What to work on: Using the entries that follow, write out the line containing "blue L-shape: (191, 454)", the line containing "green circle: (259, 116) -> (151, 82), moved", and every line between them, exactly and nothing else.

□ □ □

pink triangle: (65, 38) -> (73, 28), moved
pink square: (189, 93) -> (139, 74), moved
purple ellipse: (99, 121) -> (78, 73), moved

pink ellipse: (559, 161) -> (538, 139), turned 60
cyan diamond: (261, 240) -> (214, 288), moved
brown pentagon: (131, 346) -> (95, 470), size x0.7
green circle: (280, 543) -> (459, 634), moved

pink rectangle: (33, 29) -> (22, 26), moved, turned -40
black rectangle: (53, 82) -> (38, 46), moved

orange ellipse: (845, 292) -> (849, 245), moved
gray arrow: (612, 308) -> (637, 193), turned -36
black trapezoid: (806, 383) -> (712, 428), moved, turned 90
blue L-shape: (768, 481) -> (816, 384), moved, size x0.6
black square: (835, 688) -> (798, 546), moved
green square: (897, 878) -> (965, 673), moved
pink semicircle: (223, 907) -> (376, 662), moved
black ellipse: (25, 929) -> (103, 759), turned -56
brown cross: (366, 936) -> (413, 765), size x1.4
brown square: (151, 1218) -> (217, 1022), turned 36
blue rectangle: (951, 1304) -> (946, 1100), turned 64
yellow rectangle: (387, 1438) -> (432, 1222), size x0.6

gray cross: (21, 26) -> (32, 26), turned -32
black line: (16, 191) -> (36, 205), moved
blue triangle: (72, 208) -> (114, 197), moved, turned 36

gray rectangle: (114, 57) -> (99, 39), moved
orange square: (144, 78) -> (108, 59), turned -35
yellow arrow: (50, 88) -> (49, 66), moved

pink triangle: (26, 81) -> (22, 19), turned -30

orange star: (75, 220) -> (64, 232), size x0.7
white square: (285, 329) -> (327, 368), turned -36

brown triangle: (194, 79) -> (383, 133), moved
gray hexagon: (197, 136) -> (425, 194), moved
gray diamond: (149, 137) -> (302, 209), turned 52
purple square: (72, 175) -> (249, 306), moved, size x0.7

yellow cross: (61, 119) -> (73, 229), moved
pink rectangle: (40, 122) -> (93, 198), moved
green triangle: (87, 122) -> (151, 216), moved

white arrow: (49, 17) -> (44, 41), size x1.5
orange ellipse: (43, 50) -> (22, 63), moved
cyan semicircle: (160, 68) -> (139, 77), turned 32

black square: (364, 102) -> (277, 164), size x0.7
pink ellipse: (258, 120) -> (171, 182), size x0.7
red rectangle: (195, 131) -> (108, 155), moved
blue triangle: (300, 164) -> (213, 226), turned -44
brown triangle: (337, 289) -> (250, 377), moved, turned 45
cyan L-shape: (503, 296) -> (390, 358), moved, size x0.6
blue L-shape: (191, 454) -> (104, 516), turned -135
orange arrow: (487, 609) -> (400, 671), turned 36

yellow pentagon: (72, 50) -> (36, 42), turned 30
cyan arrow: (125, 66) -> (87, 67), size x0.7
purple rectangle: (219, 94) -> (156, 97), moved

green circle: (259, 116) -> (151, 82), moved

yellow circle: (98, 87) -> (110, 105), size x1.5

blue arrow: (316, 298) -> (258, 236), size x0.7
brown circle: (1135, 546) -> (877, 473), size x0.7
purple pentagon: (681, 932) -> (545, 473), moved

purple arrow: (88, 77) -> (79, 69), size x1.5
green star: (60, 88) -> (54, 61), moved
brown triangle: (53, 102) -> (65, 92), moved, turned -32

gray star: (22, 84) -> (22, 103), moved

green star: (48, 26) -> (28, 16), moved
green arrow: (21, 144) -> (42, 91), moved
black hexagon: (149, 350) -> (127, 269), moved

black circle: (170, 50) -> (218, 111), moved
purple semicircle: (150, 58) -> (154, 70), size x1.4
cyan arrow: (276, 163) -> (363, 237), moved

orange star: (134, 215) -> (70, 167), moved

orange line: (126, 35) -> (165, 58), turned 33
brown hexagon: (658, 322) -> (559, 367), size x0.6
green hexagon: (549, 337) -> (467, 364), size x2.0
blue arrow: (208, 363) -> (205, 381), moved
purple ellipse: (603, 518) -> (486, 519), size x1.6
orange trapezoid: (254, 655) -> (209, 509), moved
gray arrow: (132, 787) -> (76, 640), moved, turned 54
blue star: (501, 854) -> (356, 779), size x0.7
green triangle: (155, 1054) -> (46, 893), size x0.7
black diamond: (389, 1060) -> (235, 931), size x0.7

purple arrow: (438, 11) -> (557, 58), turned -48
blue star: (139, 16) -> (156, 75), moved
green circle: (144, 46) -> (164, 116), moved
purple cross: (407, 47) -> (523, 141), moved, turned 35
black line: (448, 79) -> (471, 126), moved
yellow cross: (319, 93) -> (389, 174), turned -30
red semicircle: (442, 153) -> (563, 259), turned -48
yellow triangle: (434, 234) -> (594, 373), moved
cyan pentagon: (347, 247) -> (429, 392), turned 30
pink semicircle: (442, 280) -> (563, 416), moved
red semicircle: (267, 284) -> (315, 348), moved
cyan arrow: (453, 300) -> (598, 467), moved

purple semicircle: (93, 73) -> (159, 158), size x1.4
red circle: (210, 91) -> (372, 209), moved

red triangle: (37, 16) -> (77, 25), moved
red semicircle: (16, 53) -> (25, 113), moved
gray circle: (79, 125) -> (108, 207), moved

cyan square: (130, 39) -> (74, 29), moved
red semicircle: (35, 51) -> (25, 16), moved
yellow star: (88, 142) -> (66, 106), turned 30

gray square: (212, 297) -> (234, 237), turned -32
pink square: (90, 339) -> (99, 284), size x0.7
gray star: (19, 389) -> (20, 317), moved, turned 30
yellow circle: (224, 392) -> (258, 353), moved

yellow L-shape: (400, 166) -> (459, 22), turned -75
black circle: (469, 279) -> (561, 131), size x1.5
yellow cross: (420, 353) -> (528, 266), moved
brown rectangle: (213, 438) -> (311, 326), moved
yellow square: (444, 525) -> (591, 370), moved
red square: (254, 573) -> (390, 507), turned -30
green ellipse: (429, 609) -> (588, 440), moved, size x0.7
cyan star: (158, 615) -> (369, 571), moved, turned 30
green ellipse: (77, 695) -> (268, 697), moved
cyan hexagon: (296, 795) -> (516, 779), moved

□ □ □

Task solution:
blue L-shape: (191, 454) -> (104, 516), turned -135
orange arrow: (487, 609) -> (400, 671), turned 36

yellow pentagon: (72, 50) -> (36, 42), turned 30
cyan arrow: (125, 66) -> (87, 67), size x0.7
purple rectangle: (219, 94) -> (156, 97), moved

green circle: (259, 116) -> (151, 82), moved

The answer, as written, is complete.